Recorded information:
....
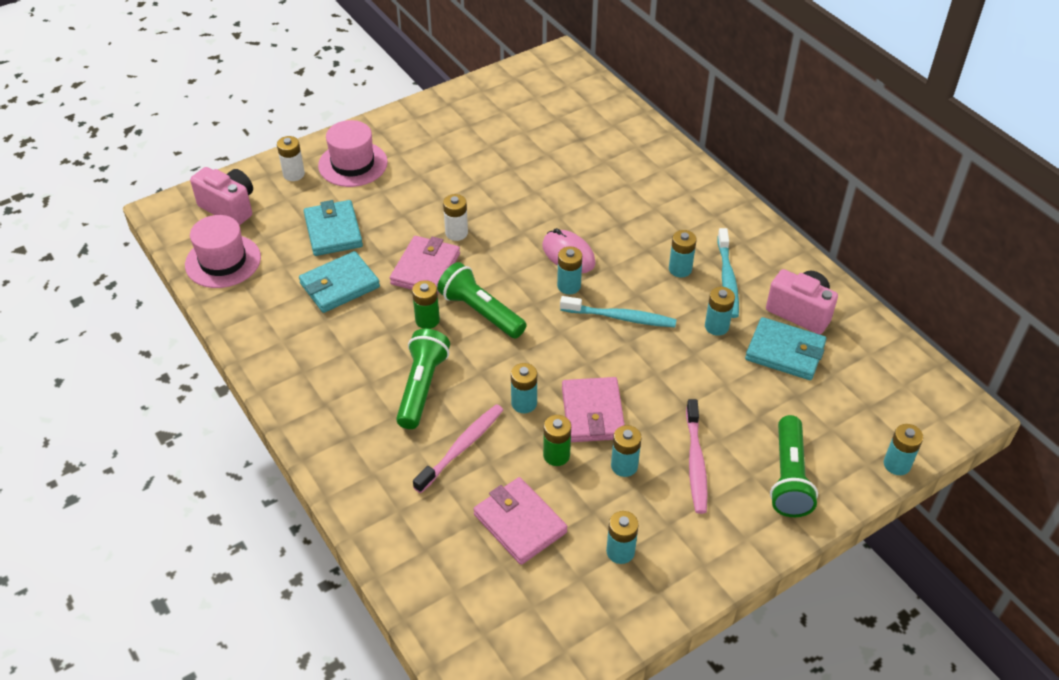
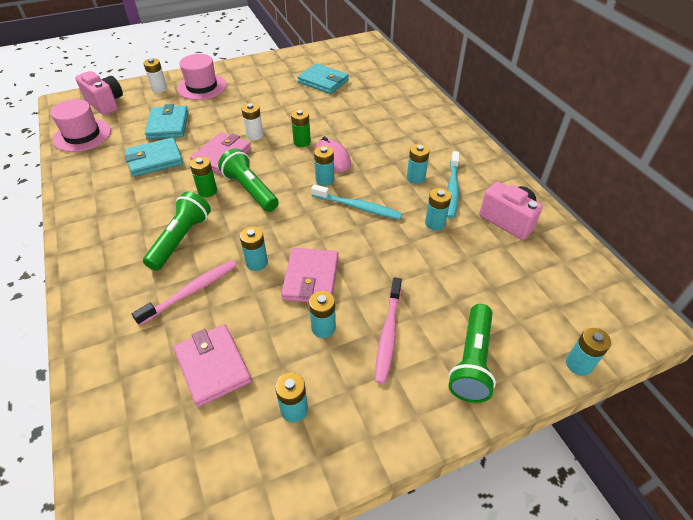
camera: 10 degrees right, 0 degrees up
(556, 455) = (267, 310): green battery -> green battery (302, 142)
(785, 352) = (489, 250): turquoise wallet -> turquoise wallet (323, 81)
....
Instructions for the task: Go through the material and set it down again exactly, but without any pictures.

Completed task:
camera: 10 degrees right, 0 degrees up
(556, 455) = (267, 310): green battery -> green battery (302, 142)
(785, 352) = (489, 250): turquoise wallet -> turquoise wallet (323, 81)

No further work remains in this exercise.